### What to produce
Leave the pictures out. Retype exactly the lines below from the one containing "camera: 25 degrees left, 0 degrees up" through the one containing "(782, 132) = (420, 580): red", and no others.

### Record extracts
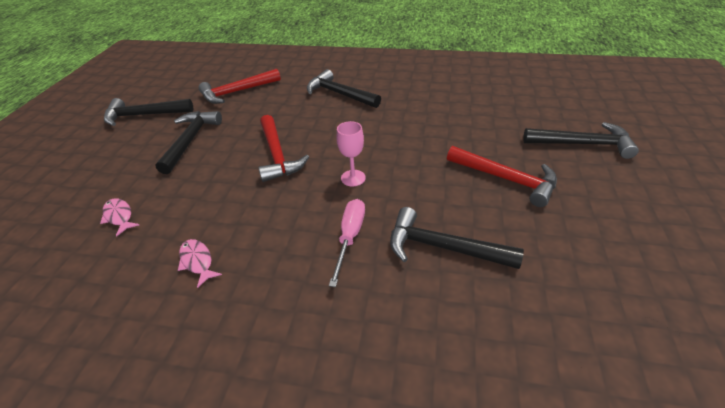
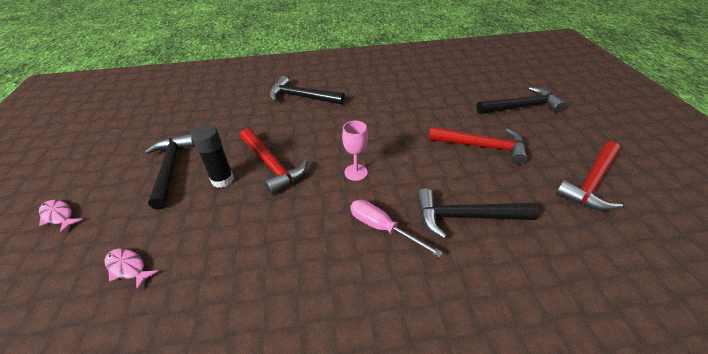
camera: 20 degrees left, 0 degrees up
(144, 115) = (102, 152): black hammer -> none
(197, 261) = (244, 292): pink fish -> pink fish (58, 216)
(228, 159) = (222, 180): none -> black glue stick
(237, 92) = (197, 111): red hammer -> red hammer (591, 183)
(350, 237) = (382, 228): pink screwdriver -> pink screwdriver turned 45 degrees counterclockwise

...

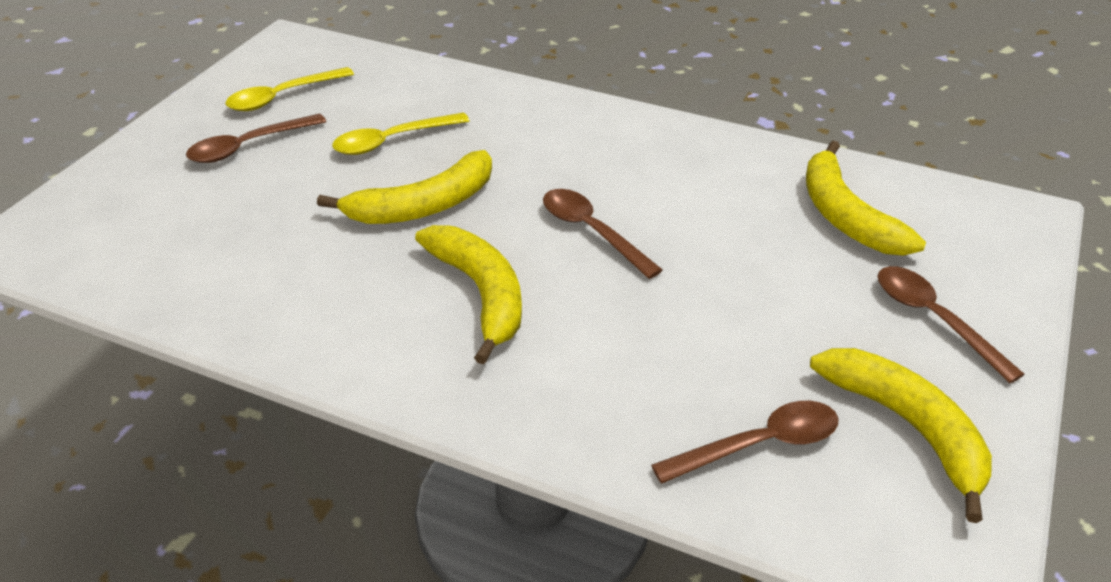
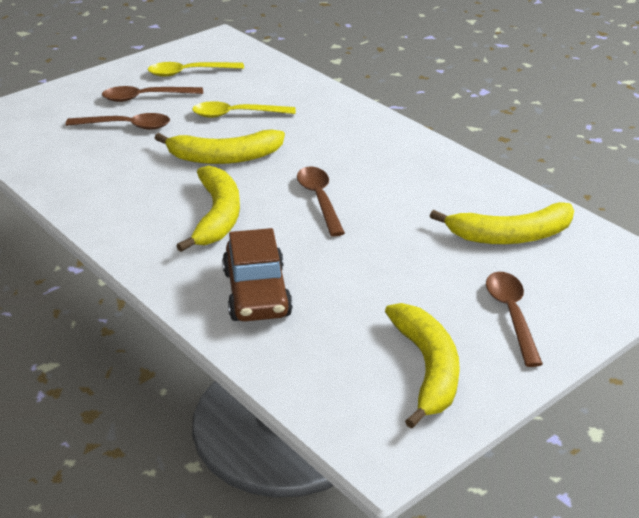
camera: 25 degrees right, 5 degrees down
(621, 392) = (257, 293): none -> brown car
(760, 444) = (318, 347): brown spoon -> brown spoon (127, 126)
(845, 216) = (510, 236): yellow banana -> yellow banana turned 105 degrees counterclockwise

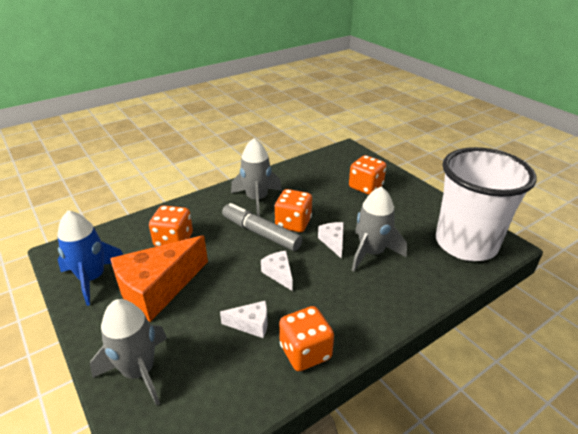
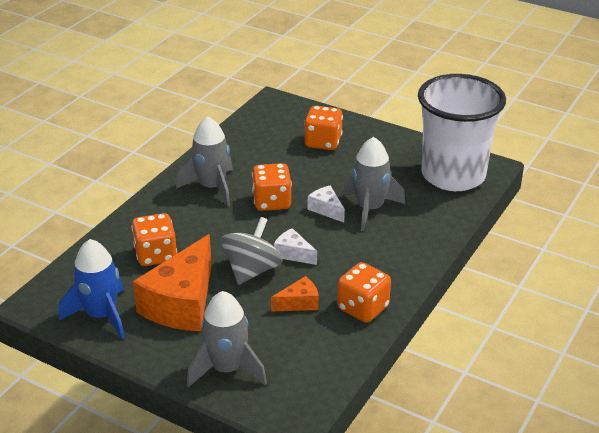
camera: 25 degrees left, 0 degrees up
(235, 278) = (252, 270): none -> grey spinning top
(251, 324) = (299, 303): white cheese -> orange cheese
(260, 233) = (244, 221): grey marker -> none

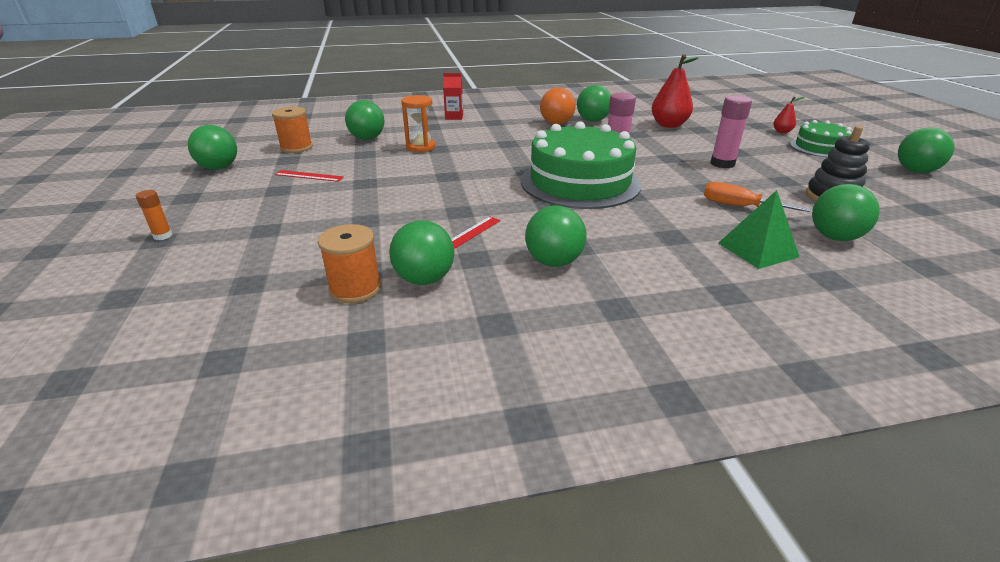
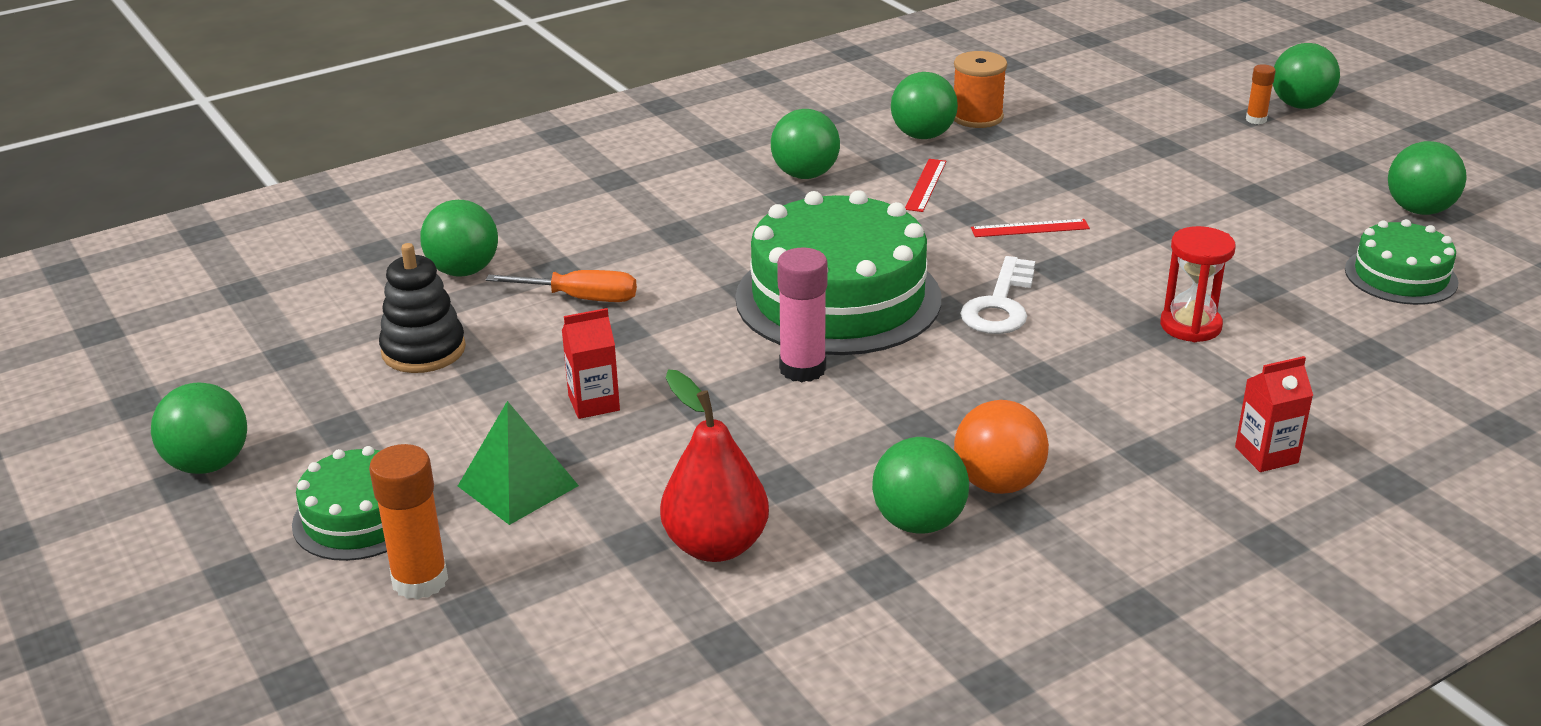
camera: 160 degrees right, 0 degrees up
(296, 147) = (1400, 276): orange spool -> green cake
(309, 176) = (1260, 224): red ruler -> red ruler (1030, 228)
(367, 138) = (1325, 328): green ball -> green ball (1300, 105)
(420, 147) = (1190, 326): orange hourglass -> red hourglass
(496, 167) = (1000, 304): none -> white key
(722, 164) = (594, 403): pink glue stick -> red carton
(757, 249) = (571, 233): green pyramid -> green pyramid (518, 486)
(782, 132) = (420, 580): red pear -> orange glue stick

...

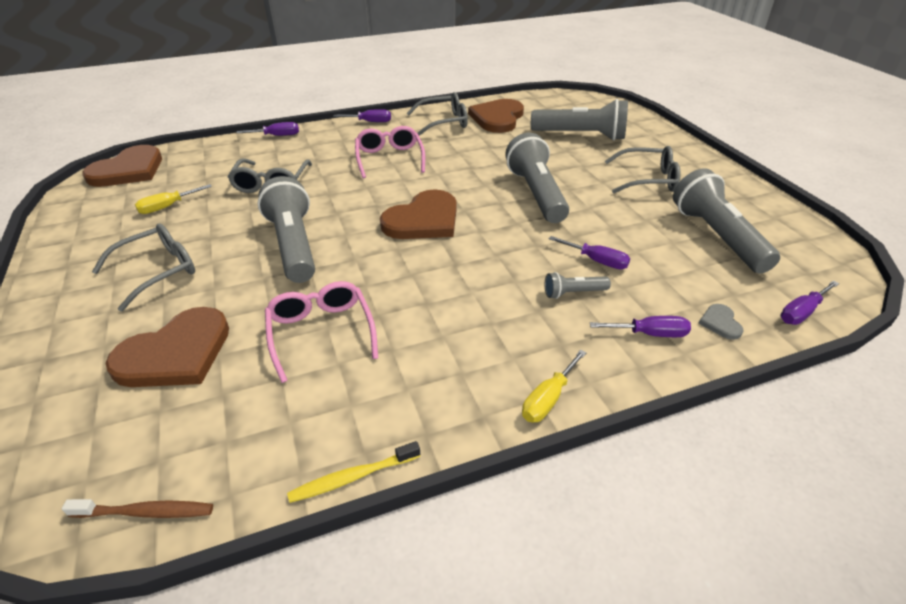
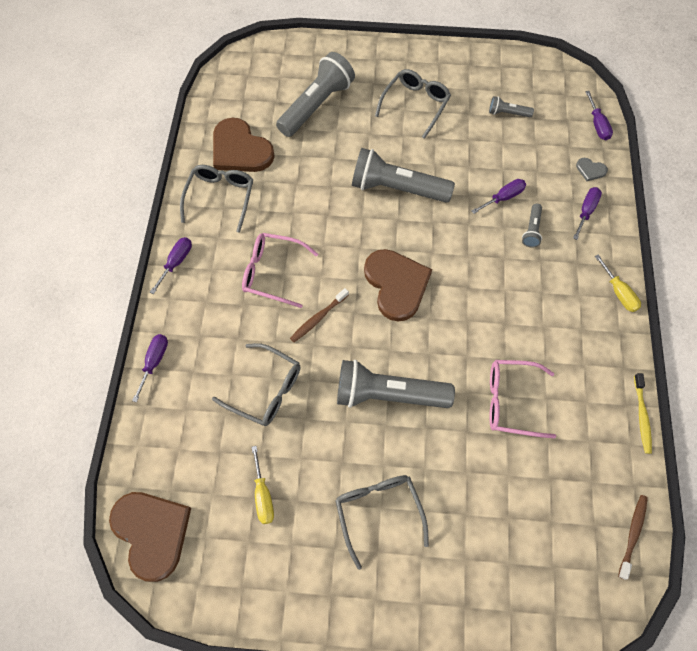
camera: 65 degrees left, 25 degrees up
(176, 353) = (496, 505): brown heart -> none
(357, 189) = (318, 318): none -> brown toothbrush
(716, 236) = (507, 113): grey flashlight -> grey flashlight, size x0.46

### Answer below
camera: 25 degrees left, 0 degrees up
(235, 278) = (252, 270): none -> grey spinning top
(251, 324) = (299, 303): white cheese -> orange cheese
(260, 233) = (244, 221): grey marker -> none

camera: 160 degrees right, 0 degrees up
(296, 147) = (1400, 276): orange spool -> green cake
(309, 176) = (1260, 224): red ruler -> red ruler (1030, 228)
(367, 138) = (1325, 328): green ball -> green ball (1300, 105)
(420, 147) = (1190, 326): orange hourglass -> red hourglass
(496, 167) = (1000, 304): none -> white key
(722, 164) = (594, 403): pink glue stick -> red carton
(757, 249) = (571, 233): green pyramid -> green pyramid (518, 486)
(782, 132) = (420, 580): red pear -> orange glue stick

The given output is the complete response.